───── Supplied material ─────

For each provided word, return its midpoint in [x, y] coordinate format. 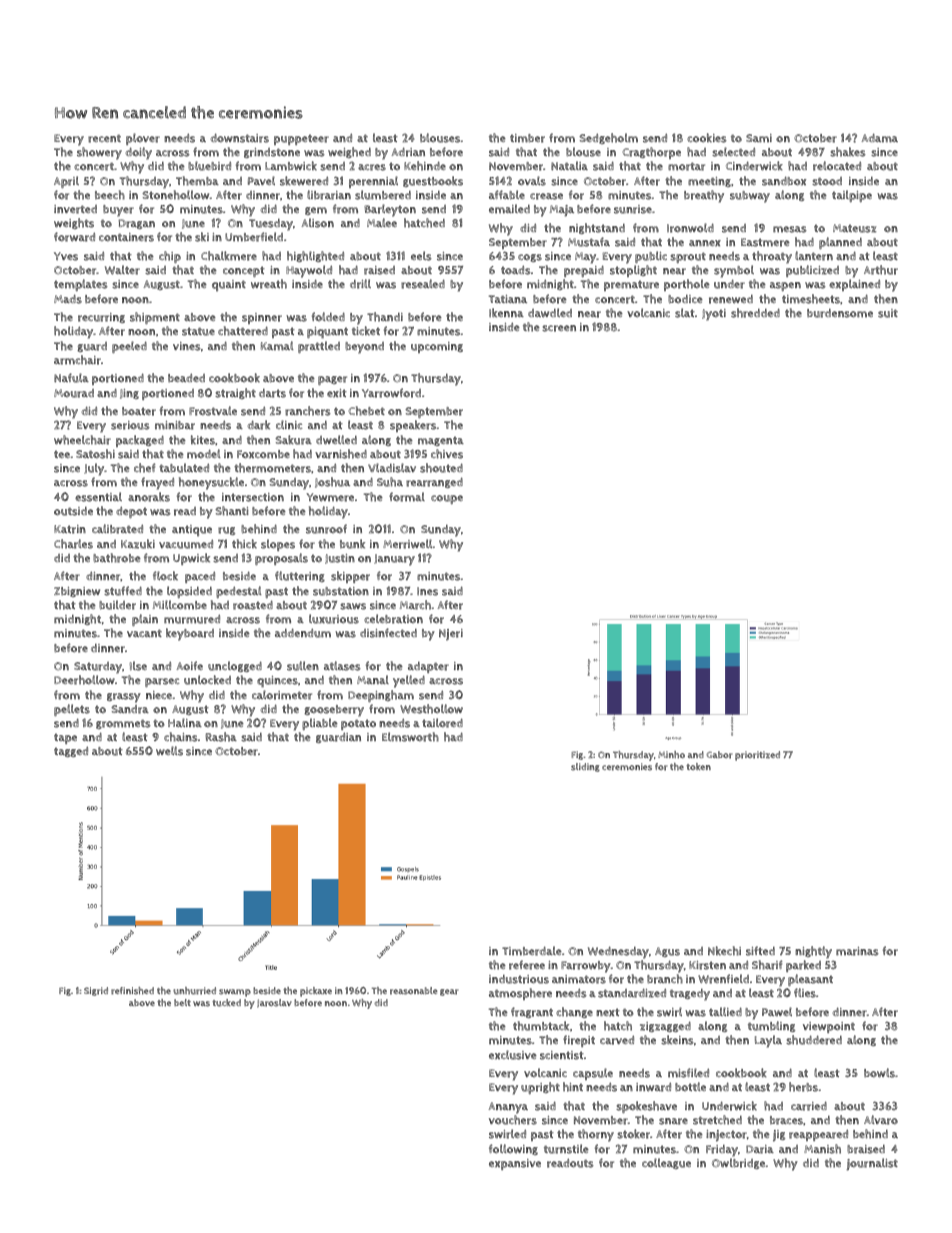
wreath [269, 284]
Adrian [408, 152]
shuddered [814, 1040]
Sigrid [96, 991]
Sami [759, 138]
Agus [667, 952]
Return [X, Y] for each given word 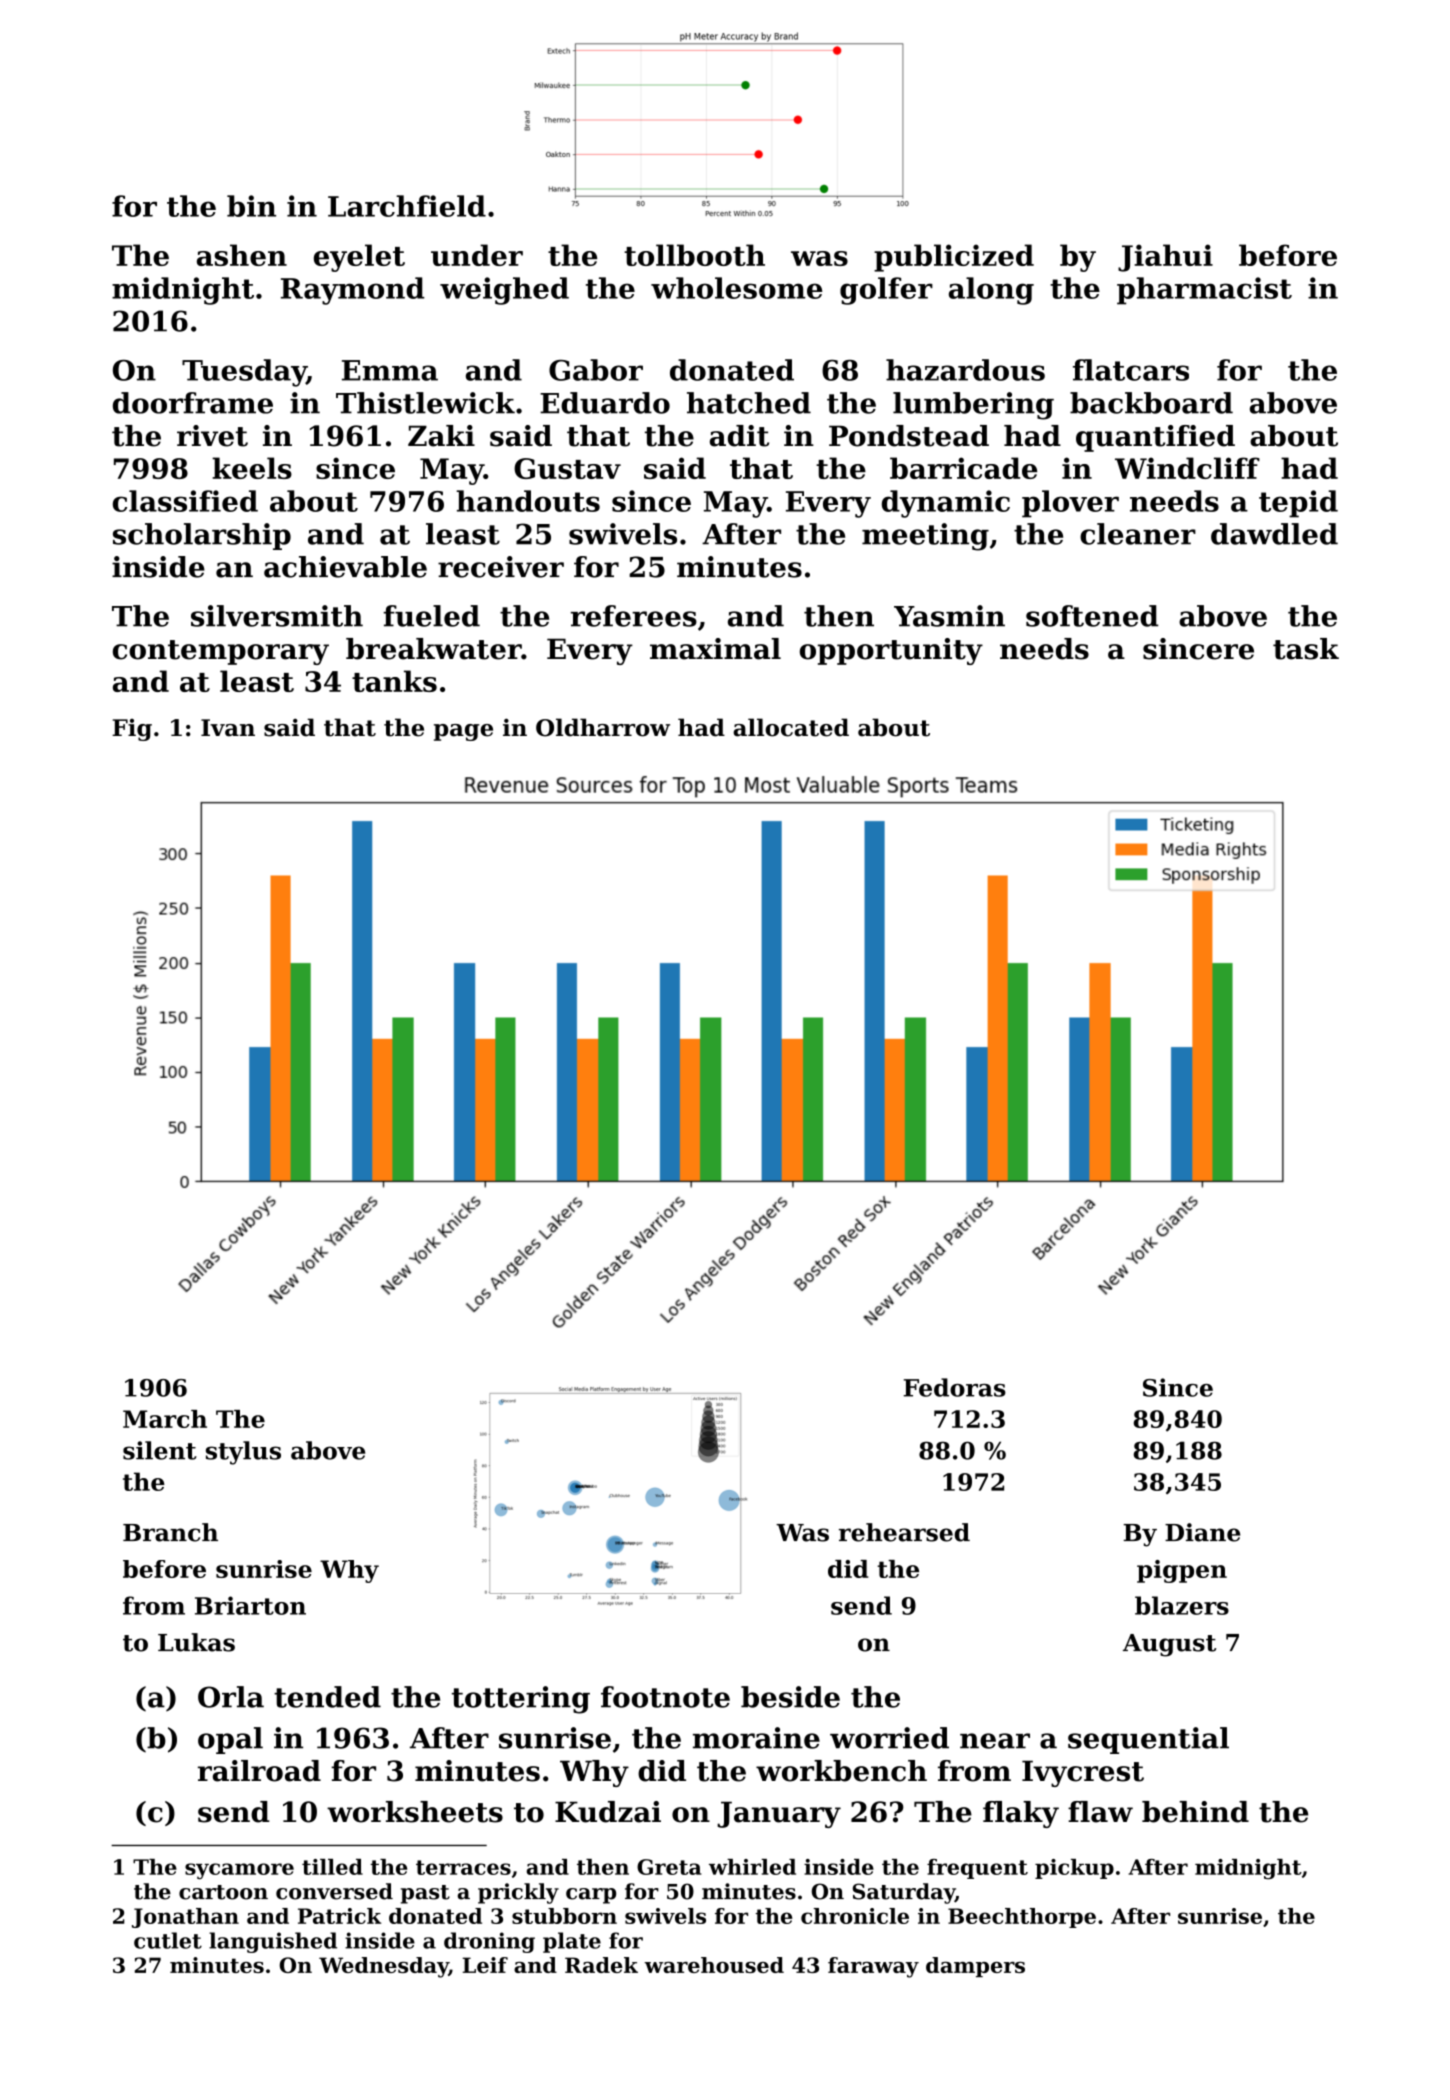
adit [739, 436]
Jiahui [1165, 258]
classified [185, 501]
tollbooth [694, 255]
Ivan [228, 728]
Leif [485, 1965]
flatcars [1131, 370]
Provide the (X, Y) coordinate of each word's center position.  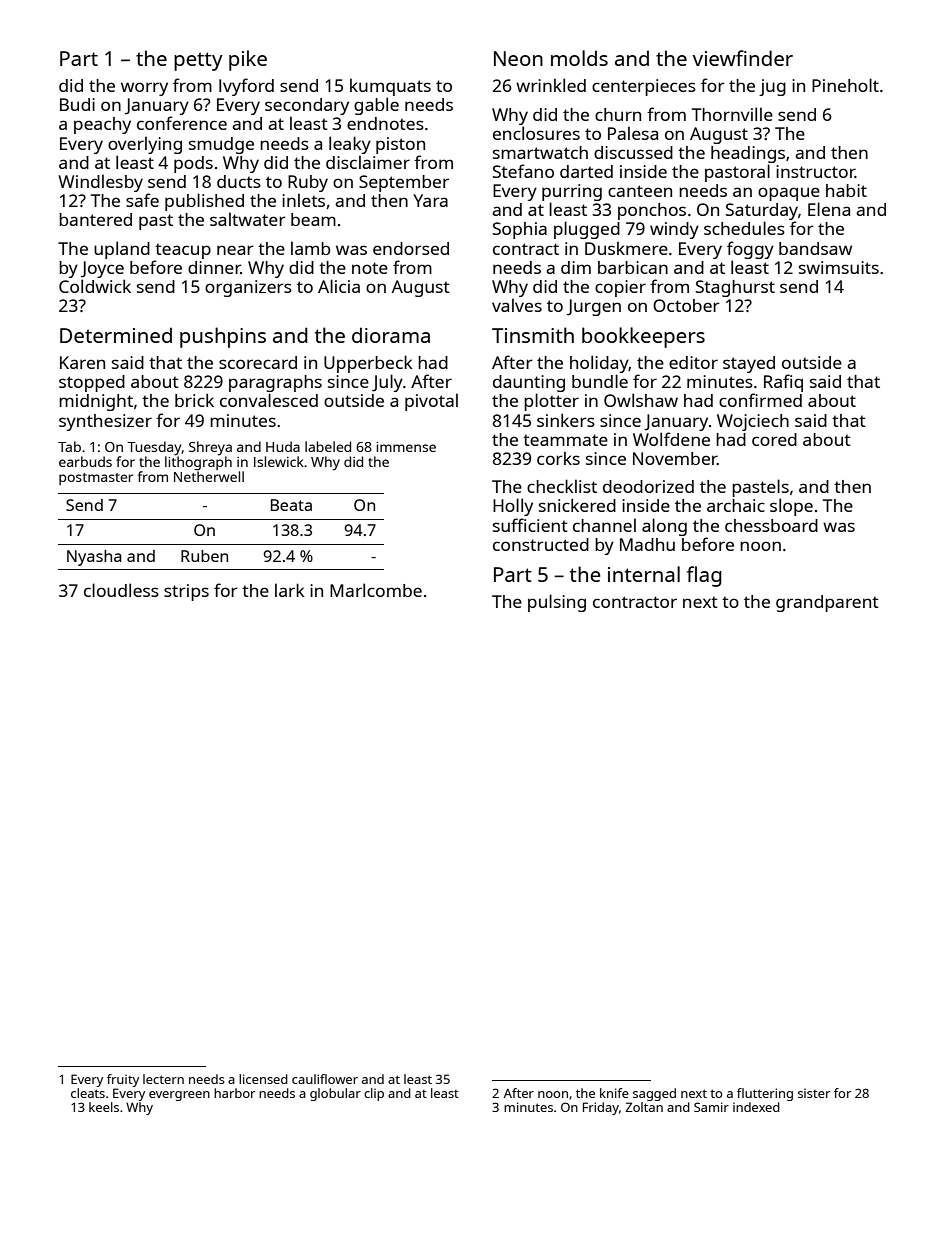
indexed (756, 1107)
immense (406, 447)
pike (248, 60)
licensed (263, 1079)
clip (374, 1094)
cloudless (121, 590)
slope (791, 507)
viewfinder (743, 58)
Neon (518, 58)
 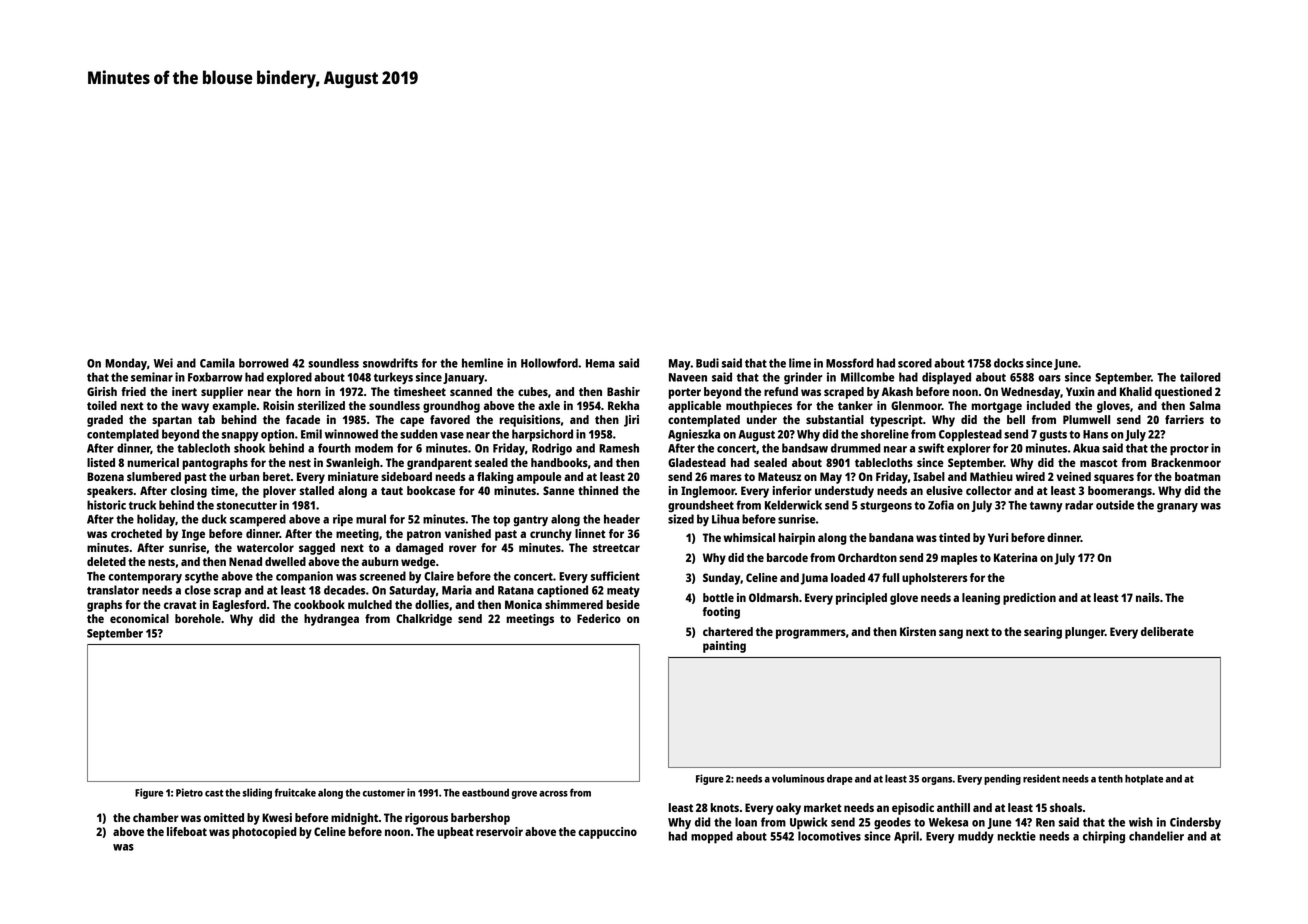 What do you see at coordinates (549, 363) in the document?
I see `Hollowford` at bounding box center [549, 363].
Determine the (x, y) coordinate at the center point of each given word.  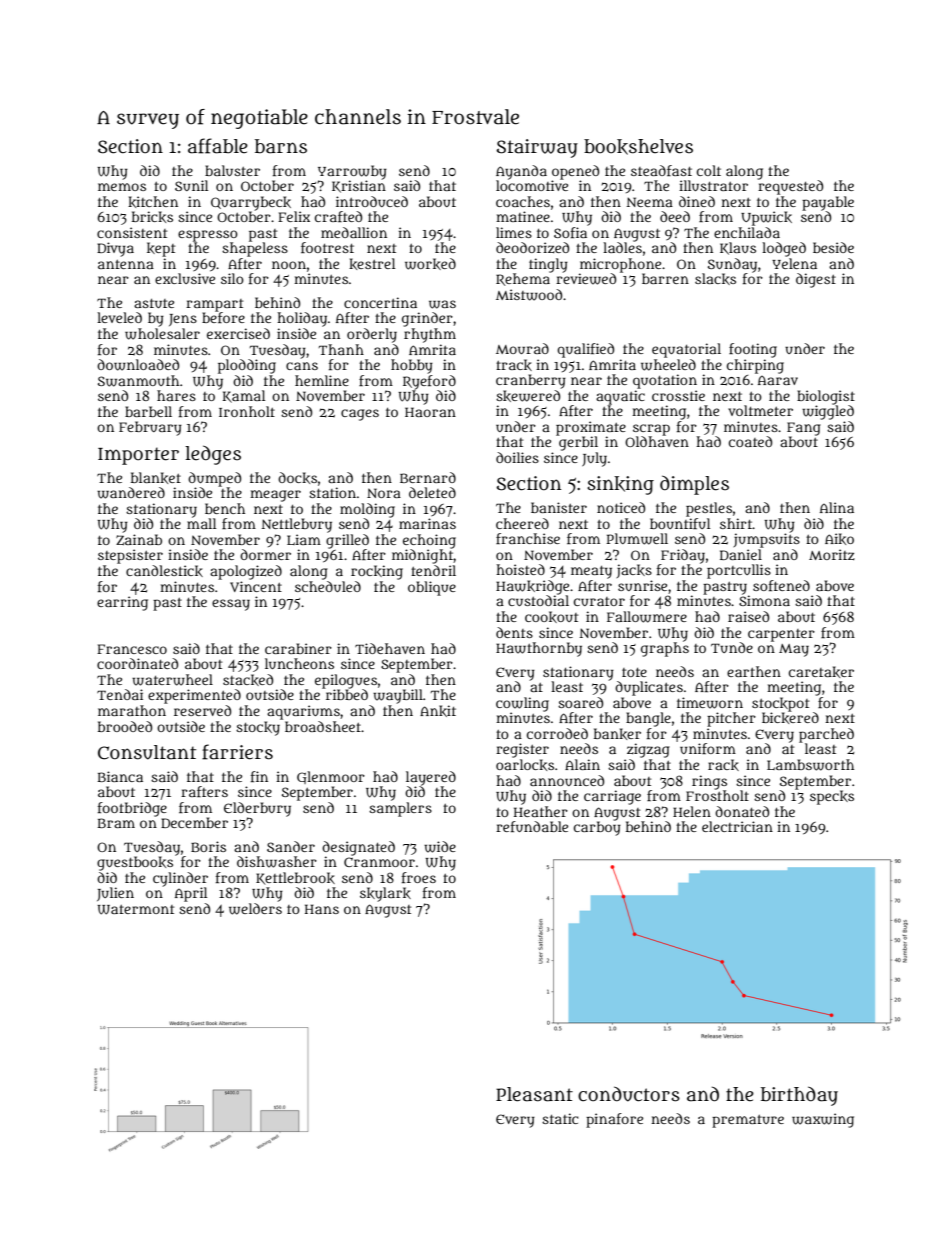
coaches (523, 201)
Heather (541, 811)
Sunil (191, 185)
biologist (826, 397)
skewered (528, 396)
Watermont (135, 910)
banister (559, 507)
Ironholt (247, 411)
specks (832, 797)
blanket (156, 478)
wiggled (828, 412)
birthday (799, 1096)
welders (255, 909)
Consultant (147, 752)
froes (419, 877)
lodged (784, 249)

─────

Task description → Rewrite the records from the line containing "flatcars [1131, 370]" through the line containing "Heather (541, 811)", inclusive, replacing "position" with "location" and changing nothing else. Leave the pictures out.

Result of this task →
flatcars [1131, 370]
Provide the (X, Y) coordinate of each word's center location.  
indexed (756, 1107)
immense (406, 447)
pike (248, 60)
licensed (263, 1079)
clip (374, 1094)
cloudless (121, 590)
slope (791, 507)
viewfinder (743, 58)
Neon (518, 58)
  What do you see at coordinates (549, 363) in the document?
I see `Hollowford` at bounding box center [549, 363].
Determine the (x, y) coordinate at the center point of each given word.  
coaches (523, 201)
Heather (541, 811)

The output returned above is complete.